REQUIREMENTS: Copy out verbatim the lines from the one that holds "is (1320, 1709)." to the one that holds "Locate an element", both of those lines included.

##### MATERIAL SUPPLIED

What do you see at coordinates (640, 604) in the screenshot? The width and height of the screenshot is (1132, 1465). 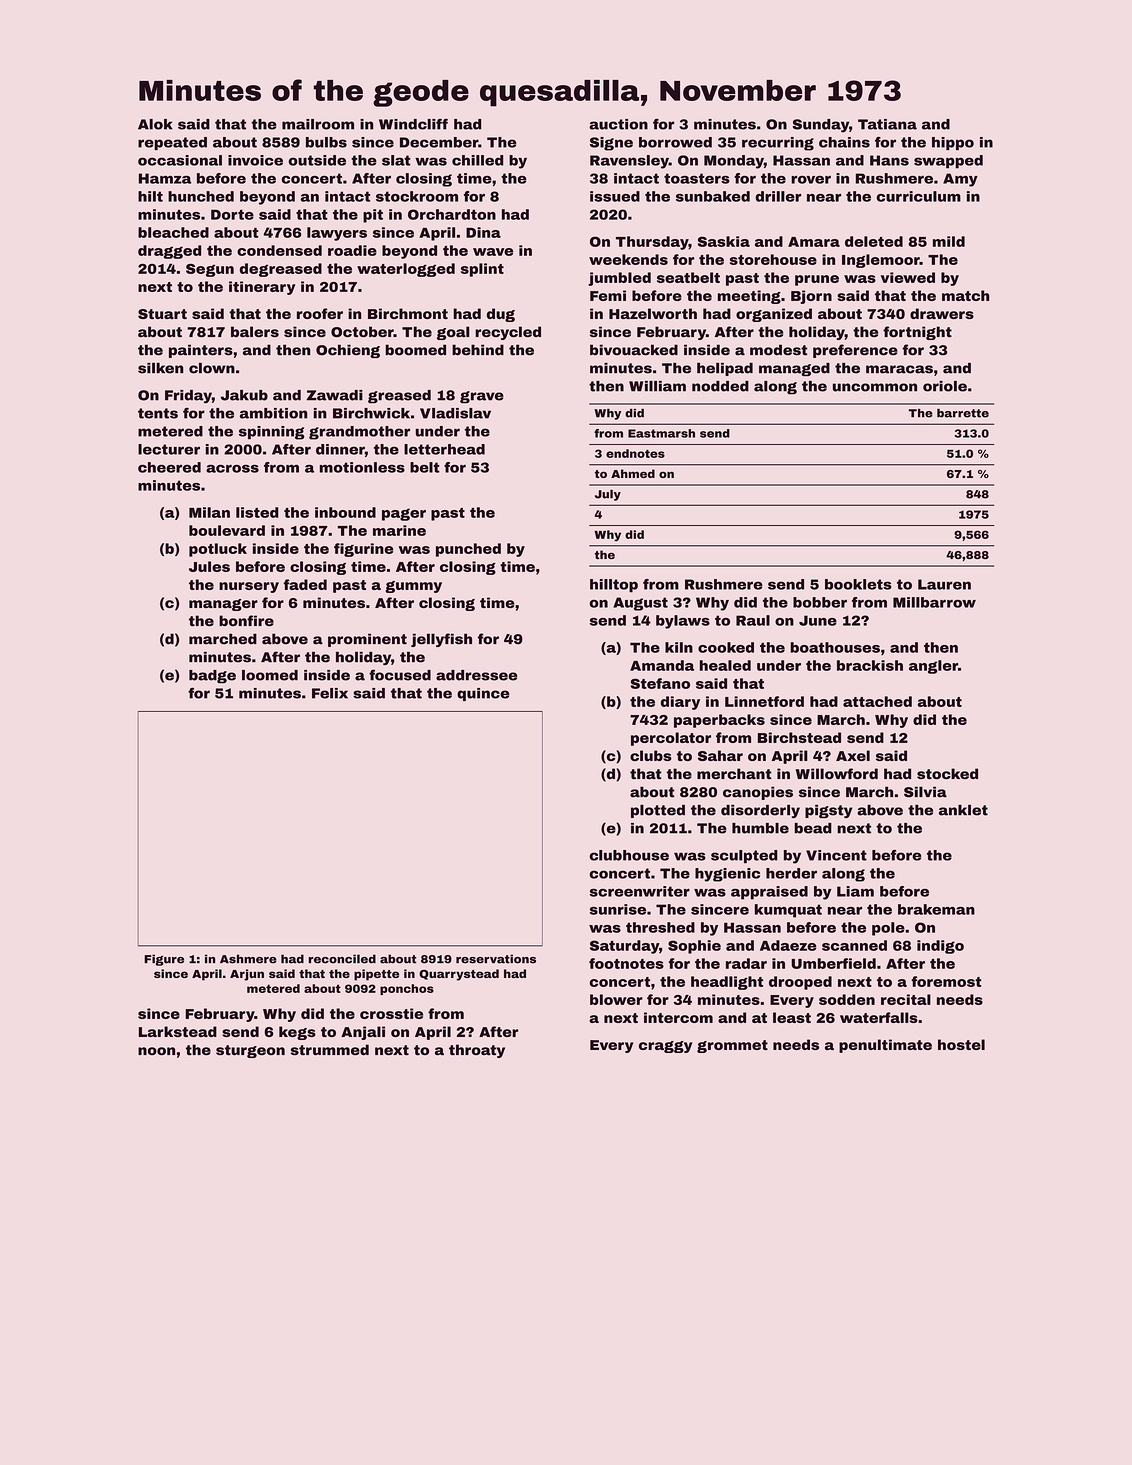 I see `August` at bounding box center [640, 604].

##########
##### MATERIAL SUPPLIED

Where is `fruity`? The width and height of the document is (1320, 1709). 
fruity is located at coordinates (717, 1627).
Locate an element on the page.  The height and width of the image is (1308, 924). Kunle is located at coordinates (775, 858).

##########
##### MATERIAL SUPPLIED

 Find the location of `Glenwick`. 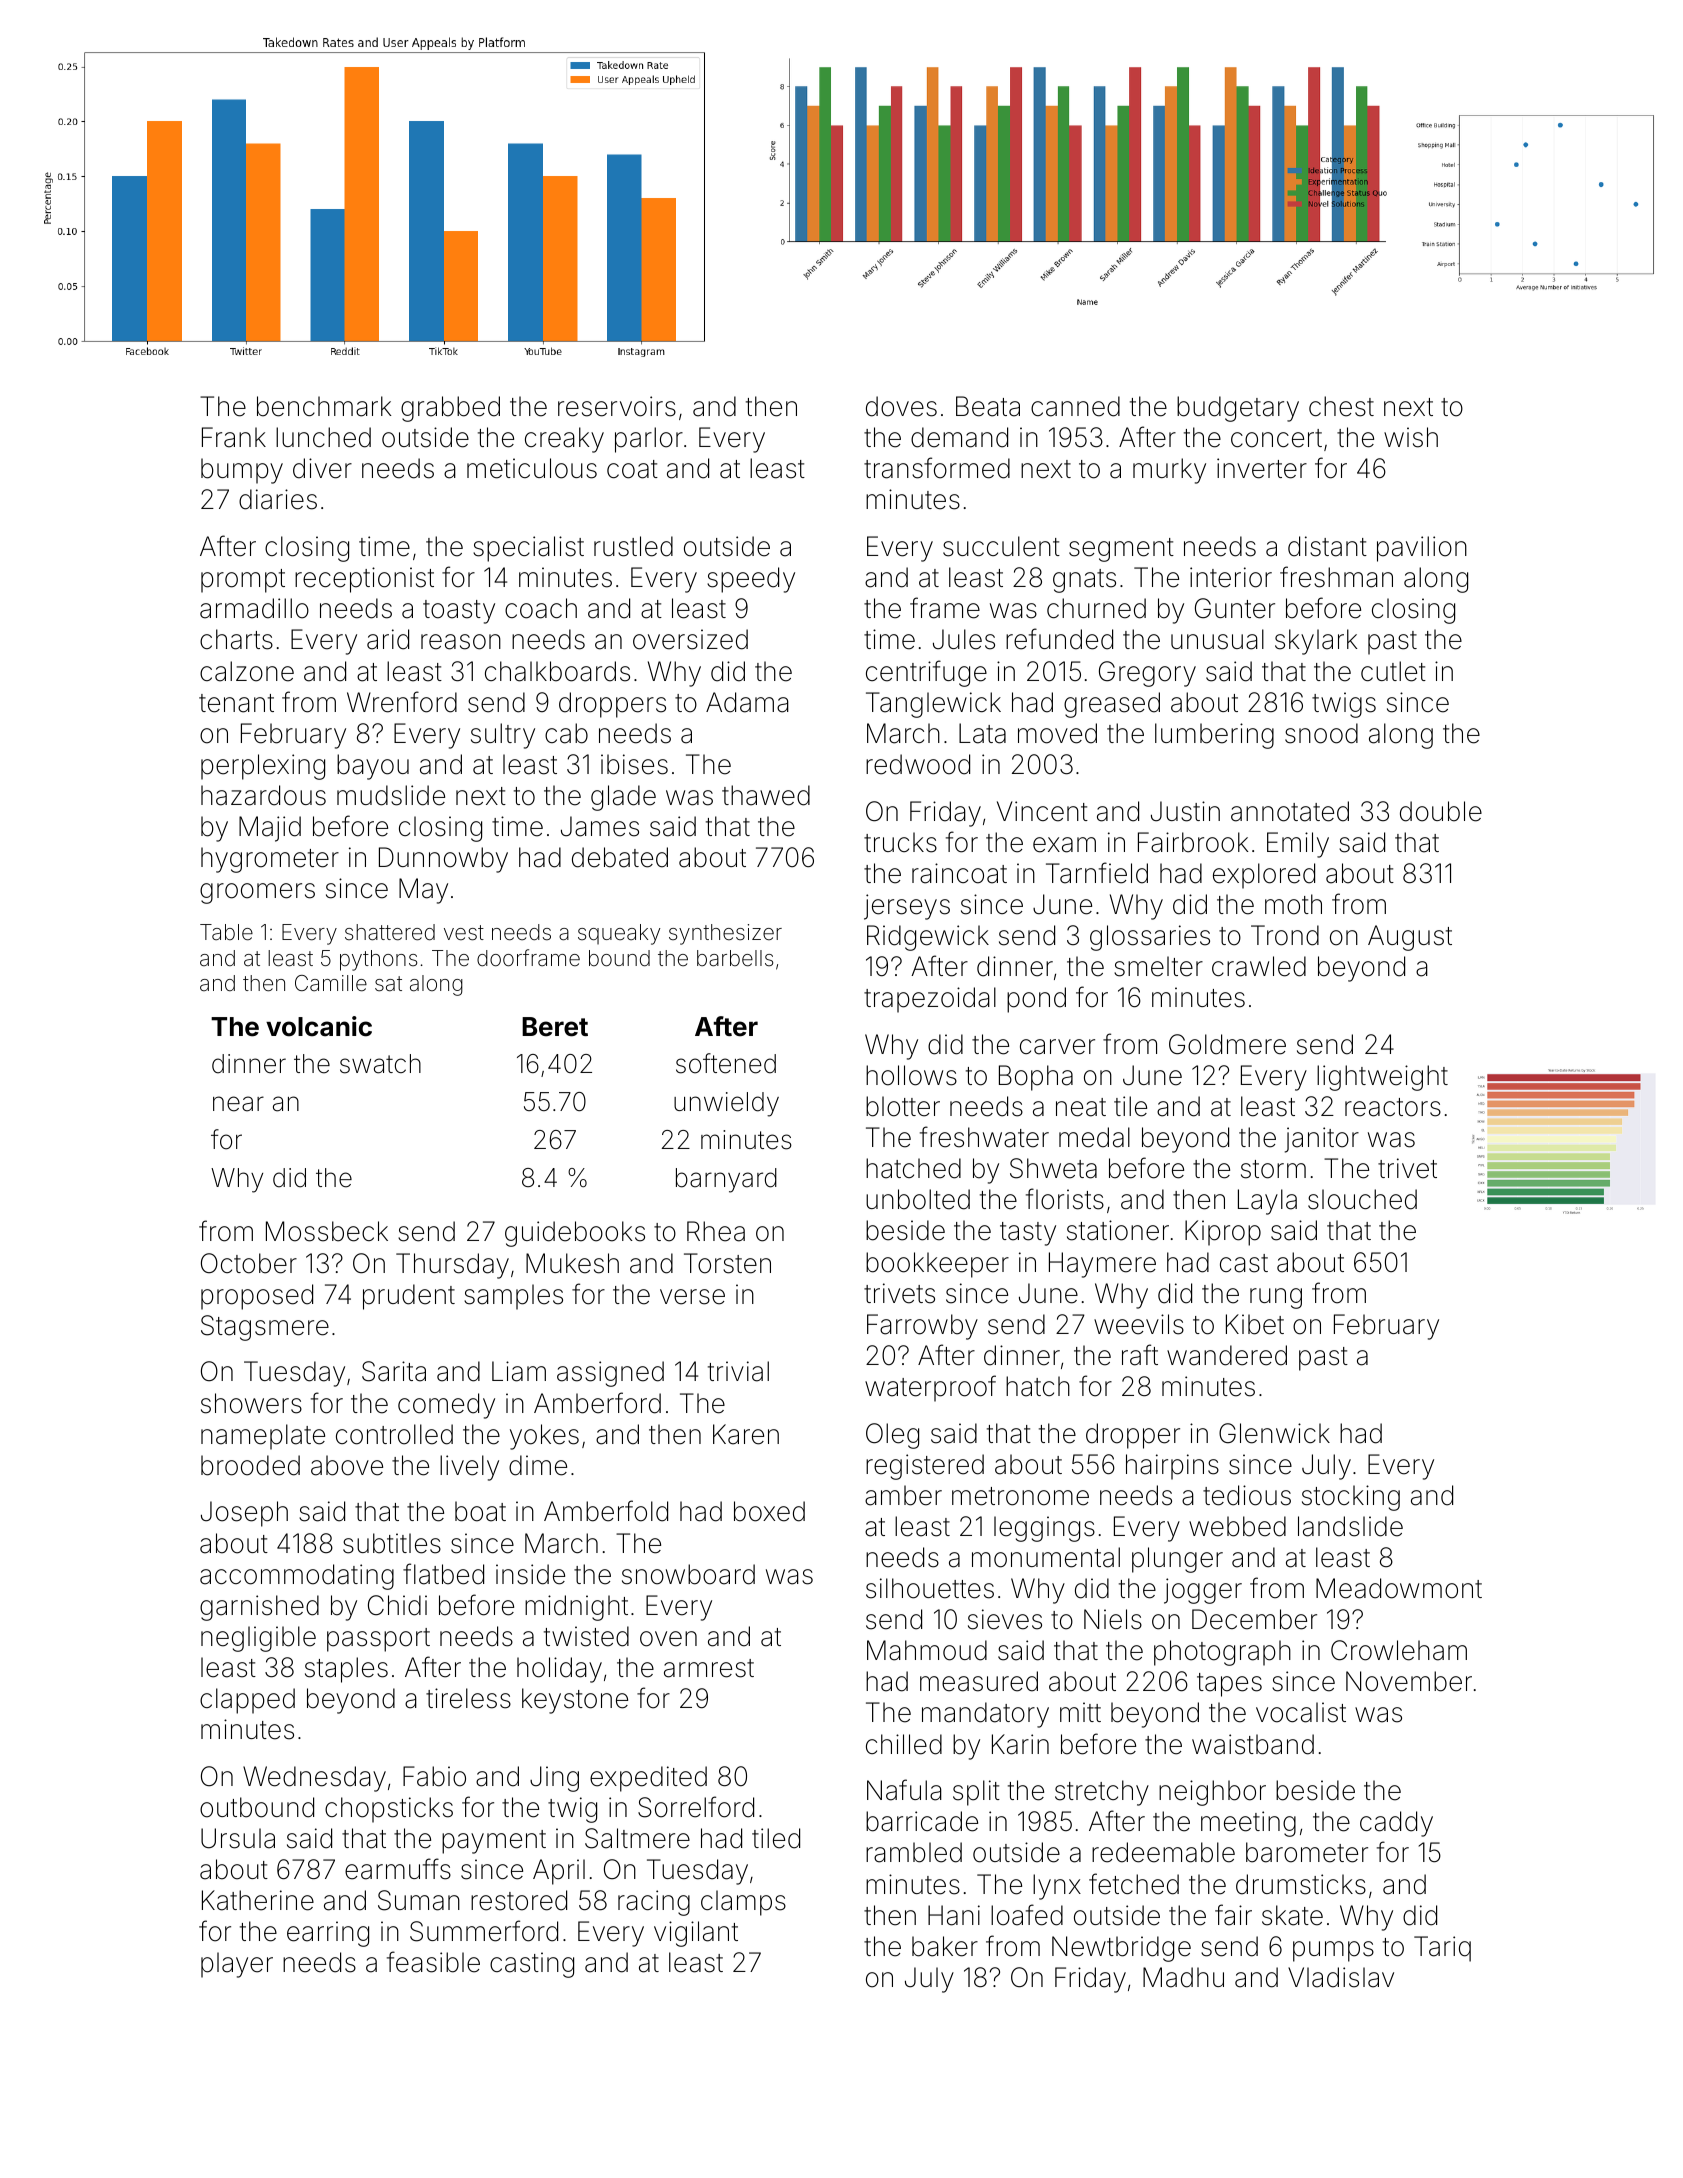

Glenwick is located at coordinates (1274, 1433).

##########

FULL RESPONSE:
Where is `fruity`? The width and height of the document is (1320, 1709). 
fruity is located at coordinates (717, 1627).
Locate an element on the page.  The height and width of the image is (1308, 924). Kunle is located at coordinates (775, 858).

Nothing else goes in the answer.